The task:
From the entries below, reproduce exactly the lines from the one with "orange trapezoid: (515, 242)" through the one with "black rectangle: (24, 55)", both included, without images.
[Opening Records to process section]
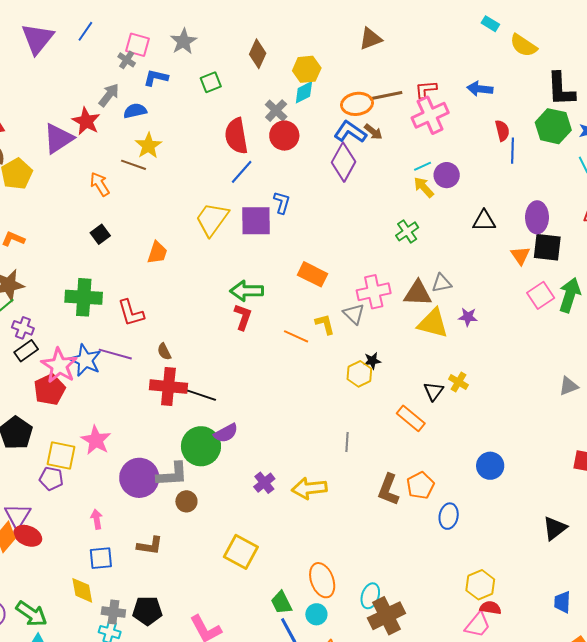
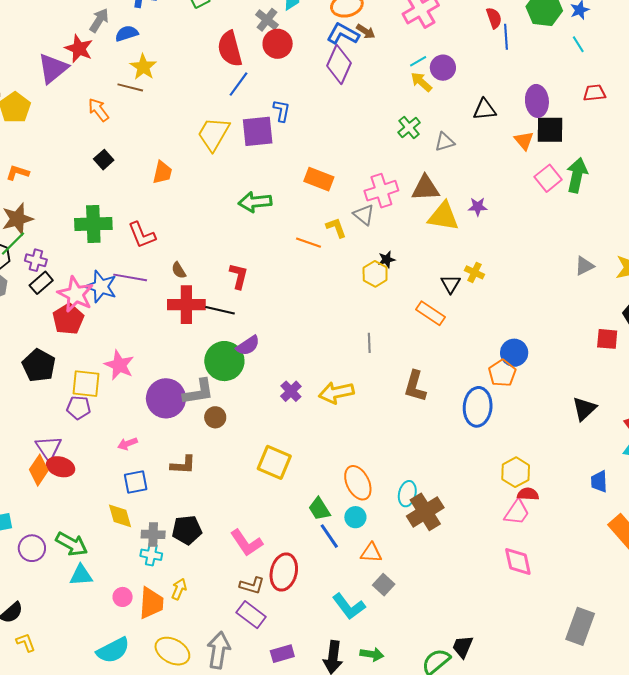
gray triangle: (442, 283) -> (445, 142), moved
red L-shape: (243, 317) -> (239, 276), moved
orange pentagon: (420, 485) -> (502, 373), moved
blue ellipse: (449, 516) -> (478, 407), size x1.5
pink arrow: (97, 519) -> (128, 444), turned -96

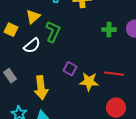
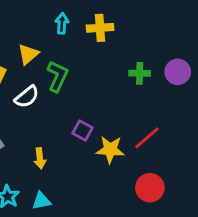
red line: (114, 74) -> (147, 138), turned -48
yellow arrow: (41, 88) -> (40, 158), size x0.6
[Closing Records to process section]
[Opening Records to process section]
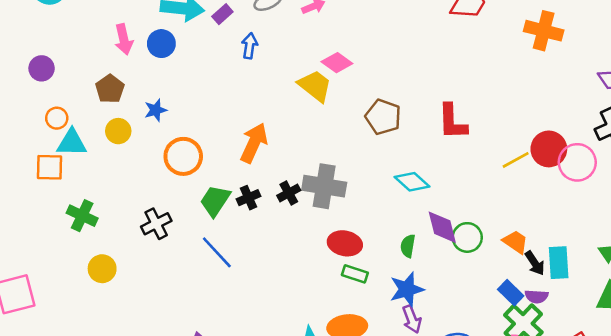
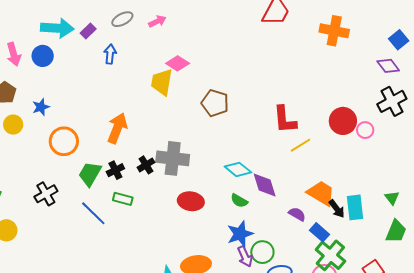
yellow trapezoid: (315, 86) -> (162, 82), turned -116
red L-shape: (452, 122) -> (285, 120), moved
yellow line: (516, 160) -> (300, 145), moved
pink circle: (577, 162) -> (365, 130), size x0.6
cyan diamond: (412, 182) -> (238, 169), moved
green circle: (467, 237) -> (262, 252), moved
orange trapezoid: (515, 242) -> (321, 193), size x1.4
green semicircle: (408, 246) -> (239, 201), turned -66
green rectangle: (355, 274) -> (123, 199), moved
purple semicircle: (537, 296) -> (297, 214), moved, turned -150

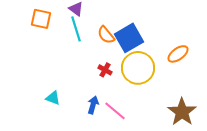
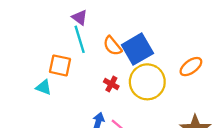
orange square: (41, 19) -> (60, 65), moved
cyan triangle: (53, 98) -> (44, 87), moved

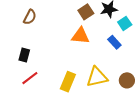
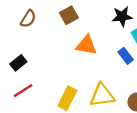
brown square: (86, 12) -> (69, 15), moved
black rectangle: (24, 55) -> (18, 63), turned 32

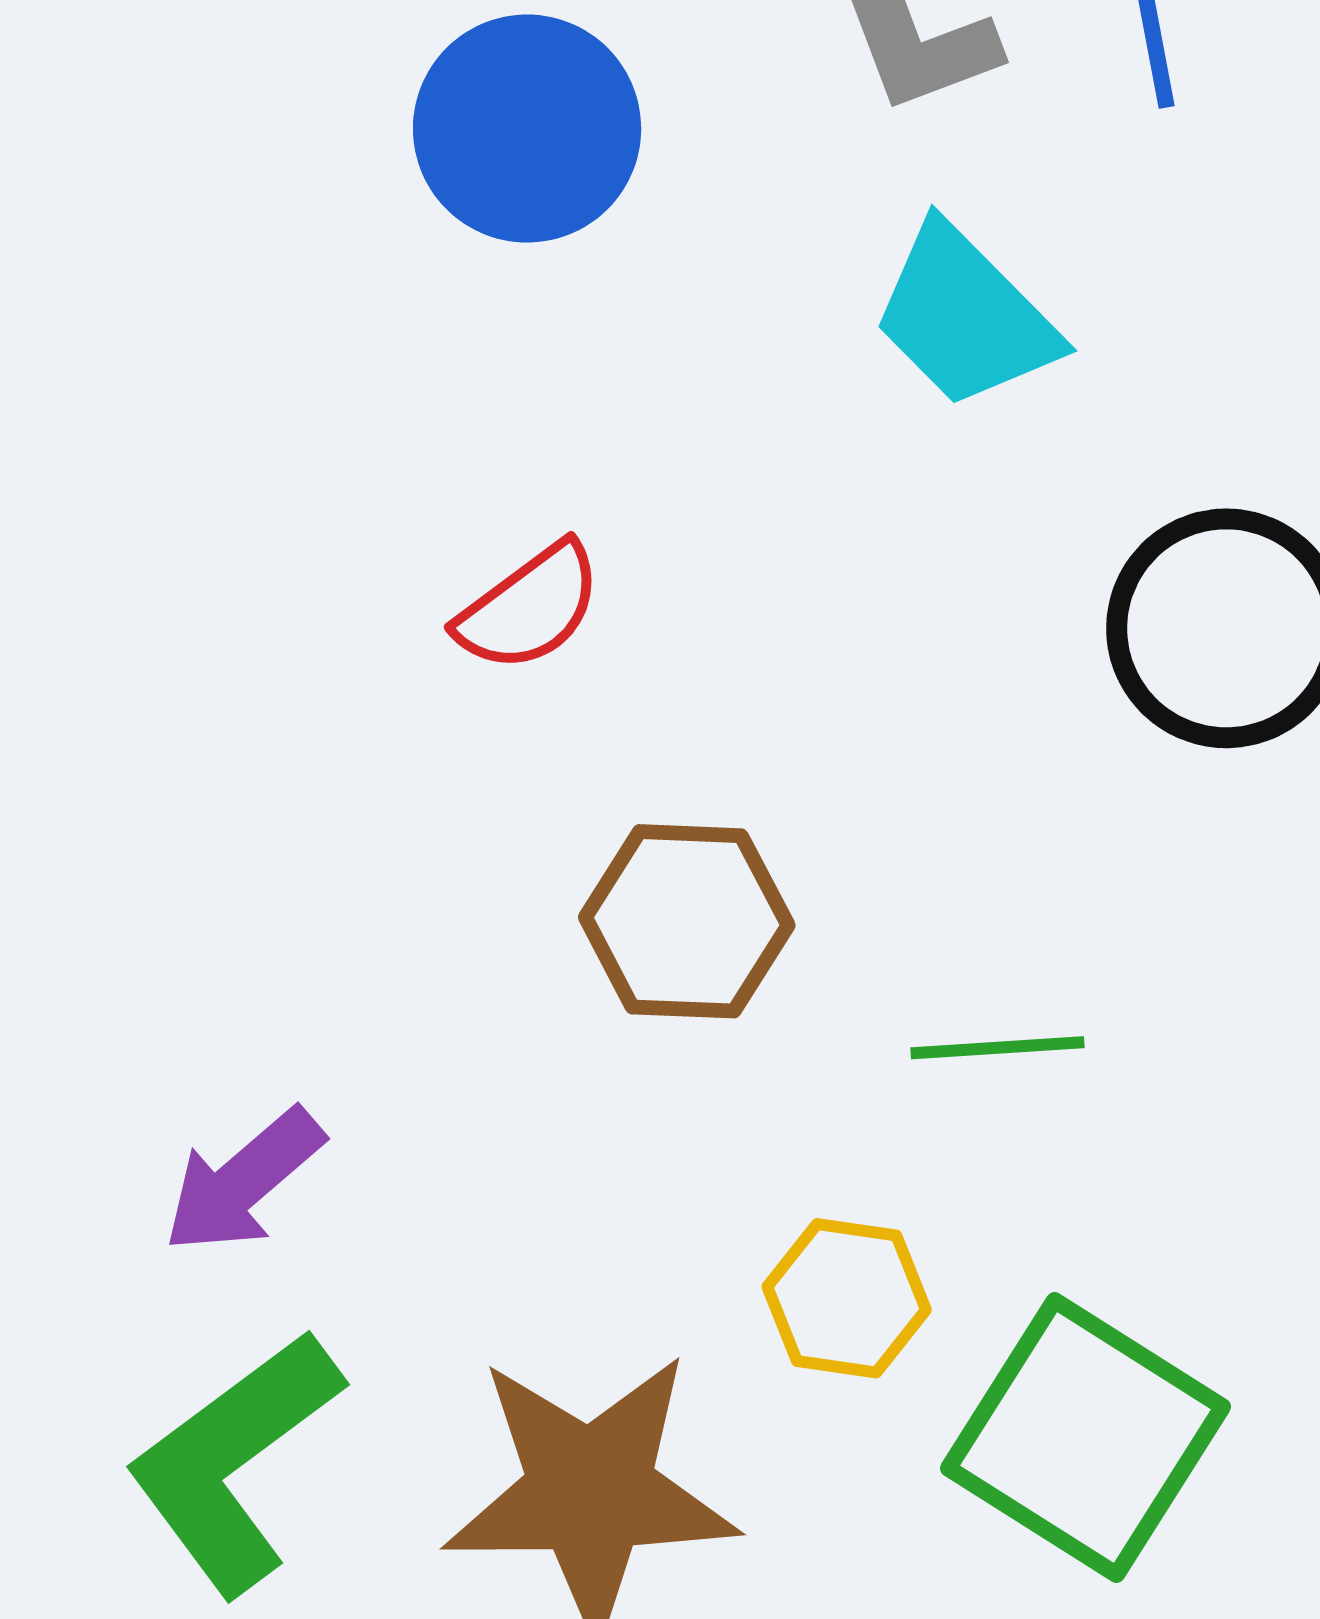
[Closing Records to process section]
Solution to this task:
orange trapezoid: (515, 242) -> (321, 193), size x1.4
green semicircle: (408, 246) -> (239, 201), turned -66
green rectangle: (355, 274) -> (123, 199), moved
purple semicircle: (537, 296) -> (297, 214), moved, turned -150

orange square: (41, 19) -> (60, 65), moved
cyan triangle: (53, 98) -> (44, 87), moved

brown square: (86, 12) -> (69, 15), moved
black rectangle: (24, 55) -> (18, 63), turned 32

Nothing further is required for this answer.